* Record excerpts:

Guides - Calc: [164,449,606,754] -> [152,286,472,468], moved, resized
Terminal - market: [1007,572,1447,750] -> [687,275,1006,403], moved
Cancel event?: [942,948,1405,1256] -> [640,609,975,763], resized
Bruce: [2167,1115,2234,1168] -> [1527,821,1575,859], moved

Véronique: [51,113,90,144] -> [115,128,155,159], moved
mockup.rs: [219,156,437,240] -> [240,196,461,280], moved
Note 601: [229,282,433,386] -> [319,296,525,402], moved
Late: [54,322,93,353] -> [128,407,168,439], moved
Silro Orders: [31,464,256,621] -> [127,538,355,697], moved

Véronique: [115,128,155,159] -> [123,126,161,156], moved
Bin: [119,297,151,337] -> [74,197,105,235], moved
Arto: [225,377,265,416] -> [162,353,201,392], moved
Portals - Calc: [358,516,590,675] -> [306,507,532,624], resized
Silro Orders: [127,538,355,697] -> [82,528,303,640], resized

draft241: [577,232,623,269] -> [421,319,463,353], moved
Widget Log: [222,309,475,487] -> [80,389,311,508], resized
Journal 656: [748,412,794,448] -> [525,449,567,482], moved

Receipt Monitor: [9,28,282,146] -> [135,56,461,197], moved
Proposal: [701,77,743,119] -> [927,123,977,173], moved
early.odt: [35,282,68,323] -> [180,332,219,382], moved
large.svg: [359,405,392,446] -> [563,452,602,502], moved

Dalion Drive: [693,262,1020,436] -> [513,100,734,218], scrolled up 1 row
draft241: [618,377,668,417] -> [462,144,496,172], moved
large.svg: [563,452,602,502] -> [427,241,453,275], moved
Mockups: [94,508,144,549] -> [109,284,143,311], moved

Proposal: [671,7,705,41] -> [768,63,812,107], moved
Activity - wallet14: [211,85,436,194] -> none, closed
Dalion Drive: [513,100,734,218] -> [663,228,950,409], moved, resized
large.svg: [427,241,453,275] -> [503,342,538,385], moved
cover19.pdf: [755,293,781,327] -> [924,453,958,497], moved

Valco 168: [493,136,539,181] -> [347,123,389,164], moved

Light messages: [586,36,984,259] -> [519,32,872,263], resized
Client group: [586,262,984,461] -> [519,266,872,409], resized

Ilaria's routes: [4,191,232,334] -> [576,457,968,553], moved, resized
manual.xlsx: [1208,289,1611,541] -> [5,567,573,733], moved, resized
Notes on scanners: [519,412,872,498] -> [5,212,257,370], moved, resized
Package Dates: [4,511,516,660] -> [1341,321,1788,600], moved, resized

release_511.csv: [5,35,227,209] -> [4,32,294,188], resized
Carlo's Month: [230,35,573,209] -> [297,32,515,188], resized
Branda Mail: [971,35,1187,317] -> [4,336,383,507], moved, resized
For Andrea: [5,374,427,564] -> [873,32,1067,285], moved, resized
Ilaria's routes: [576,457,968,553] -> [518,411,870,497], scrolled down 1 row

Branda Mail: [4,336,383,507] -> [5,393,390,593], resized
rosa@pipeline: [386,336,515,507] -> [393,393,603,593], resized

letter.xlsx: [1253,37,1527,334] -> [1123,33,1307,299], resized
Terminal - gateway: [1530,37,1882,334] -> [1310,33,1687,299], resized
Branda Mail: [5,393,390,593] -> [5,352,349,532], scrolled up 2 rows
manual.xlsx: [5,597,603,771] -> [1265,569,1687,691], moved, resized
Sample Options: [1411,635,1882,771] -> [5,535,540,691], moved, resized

* Task statement: Copy out every line of the material above that mentions the word "Véronique".

* Output below:
Véronique: [51,113,90,144] -> [115,128,155,159], moved
Véronique: [115,128,155,159] -> [123,126,161,156], moved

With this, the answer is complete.